Items contained in a dataset:

· · ·

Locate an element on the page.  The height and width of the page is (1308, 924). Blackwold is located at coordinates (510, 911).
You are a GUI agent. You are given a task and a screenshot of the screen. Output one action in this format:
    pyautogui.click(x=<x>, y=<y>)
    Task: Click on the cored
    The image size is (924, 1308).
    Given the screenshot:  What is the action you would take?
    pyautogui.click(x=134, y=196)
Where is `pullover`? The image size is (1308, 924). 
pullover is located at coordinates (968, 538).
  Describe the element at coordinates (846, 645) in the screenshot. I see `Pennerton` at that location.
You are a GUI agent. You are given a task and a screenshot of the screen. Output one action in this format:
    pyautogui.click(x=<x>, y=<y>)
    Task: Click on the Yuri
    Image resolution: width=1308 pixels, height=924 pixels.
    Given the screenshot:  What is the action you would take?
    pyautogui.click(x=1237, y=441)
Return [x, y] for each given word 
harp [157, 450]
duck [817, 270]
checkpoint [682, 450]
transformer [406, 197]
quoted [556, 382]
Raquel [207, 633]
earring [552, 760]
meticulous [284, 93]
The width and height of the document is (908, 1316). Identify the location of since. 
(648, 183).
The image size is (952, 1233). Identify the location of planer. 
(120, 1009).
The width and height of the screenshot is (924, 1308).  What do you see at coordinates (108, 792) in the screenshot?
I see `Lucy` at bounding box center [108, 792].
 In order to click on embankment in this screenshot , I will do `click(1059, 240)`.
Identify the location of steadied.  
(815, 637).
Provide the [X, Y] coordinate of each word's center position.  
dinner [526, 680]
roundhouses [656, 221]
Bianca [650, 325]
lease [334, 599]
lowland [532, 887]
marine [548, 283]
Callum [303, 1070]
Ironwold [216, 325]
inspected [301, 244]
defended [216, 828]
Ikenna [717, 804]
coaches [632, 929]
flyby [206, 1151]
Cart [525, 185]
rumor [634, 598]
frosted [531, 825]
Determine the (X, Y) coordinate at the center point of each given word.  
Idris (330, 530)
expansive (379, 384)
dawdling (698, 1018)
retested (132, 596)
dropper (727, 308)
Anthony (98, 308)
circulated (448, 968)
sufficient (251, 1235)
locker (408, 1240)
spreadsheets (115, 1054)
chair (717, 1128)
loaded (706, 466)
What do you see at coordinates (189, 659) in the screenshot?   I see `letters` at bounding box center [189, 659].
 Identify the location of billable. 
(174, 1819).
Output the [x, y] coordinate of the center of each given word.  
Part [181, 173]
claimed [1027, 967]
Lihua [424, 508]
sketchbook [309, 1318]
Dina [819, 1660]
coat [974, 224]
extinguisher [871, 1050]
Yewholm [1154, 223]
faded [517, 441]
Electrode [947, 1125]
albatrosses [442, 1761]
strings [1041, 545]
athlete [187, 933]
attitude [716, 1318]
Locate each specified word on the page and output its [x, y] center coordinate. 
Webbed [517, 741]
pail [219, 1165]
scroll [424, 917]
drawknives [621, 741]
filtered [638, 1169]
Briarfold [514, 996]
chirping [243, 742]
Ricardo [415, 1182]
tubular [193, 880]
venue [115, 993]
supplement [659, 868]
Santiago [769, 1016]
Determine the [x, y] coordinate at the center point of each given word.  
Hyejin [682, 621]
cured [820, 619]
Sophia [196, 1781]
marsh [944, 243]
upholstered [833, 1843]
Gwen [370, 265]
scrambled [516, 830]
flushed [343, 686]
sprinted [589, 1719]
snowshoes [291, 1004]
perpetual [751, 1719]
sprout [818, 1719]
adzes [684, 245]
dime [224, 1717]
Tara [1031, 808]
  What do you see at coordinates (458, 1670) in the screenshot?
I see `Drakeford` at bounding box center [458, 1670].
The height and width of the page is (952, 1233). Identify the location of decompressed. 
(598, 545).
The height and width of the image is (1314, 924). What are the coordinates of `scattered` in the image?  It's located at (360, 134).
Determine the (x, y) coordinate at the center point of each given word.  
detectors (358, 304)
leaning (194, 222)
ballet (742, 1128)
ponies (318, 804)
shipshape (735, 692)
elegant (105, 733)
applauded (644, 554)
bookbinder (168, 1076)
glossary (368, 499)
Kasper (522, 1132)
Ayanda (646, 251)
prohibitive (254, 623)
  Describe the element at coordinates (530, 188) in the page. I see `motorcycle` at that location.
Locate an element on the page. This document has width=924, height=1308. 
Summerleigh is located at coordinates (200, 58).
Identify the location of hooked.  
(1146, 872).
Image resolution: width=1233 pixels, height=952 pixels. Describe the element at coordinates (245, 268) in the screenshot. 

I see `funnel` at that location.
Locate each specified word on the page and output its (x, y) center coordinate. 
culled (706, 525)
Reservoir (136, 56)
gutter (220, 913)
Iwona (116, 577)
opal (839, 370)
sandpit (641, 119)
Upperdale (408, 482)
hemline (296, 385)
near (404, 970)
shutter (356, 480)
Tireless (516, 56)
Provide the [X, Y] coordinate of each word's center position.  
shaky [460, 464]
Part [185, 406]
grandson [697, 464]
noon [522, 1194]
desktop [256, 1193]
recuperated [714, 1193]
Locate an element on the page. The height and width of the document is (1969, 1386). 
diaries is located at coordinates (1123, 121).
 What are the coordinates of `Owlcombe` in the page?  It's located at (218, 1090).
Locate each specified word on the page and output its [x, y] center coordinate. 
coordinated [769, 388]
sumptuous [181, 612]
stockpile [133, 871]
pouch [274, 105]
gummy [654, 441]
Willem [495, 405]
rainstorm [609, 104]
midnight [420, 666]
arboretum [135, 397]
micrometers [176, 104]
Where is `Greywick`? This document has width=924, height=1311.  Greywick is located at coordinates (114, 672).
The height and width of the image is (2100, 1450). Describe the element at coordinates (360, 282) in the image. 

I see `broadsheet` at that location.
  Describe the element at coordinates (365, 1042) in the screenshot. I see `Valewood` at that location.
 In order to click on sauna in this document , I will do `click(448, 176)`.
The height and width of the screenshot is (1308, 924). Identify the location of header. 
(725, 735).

· · ·

=== Your goal ===
Copy out the items verbatim, from the line with "Lihua [424, 508]" up to and including the line with "leaning (194, 222)".

=== Written response ===
Lihua [424, 508]
sketchbook [309, 1318]
Dina [819, 1660]
coat [974, 224]
extinguisher [871, 1050]
Yewholm [1154, 223]
faded [517, 441]
Electrode [947, 1125]
albatrosses [442, 1761]
strings [1041, 545]
athlete [187, 933]
attitude [716, 1318]
Locate each specified word on the page and output its [x, y] center coordinate. 
Webbed [517, 741]
pail [219, 1165]
scroll [424, 917]
drawknives [621, 741]
filtered [638, 1169]
Briarfold [514, 996]
chirping [243, 742]
Ricardo [415, 1182]
tubular [193, 880]
venue [115, 993]
supplement [659, 868]
Santiago [769, 1016]
Determine the [x, y] coordinate at the center point of each given word.  
Hyejin [682, 621]
cured [820, 619]
Sophia [196, 1781]
marsh [944, 243]
upholstered [833, 1843]
Gwen [370, 265]
scrambled [516, 830]
flushed [343, 686]
sprinted [589, 1719]
snowshoes [291, 1004]
perpetual [751, 1719]
sprout [818, 1719]
adzes [684, 245]
dime [224, 1717]
Tara [1031, 808]
  What do you see at coordinates (458, 1670) in the screenshot?
I see `Drakeford` at bounding box center [458, 1670].
The height and width of the page is (952, 1233). Identify the location of decompressed. 
(598, 545).
The height and width of the image is (1314, 924). What are the coordinates of `scattered` in the image?  It's located at (360, 134).
Determine the (x, y) coordinate at the center point of each given word.  
detectors (358, 304)
leaning (194, 222)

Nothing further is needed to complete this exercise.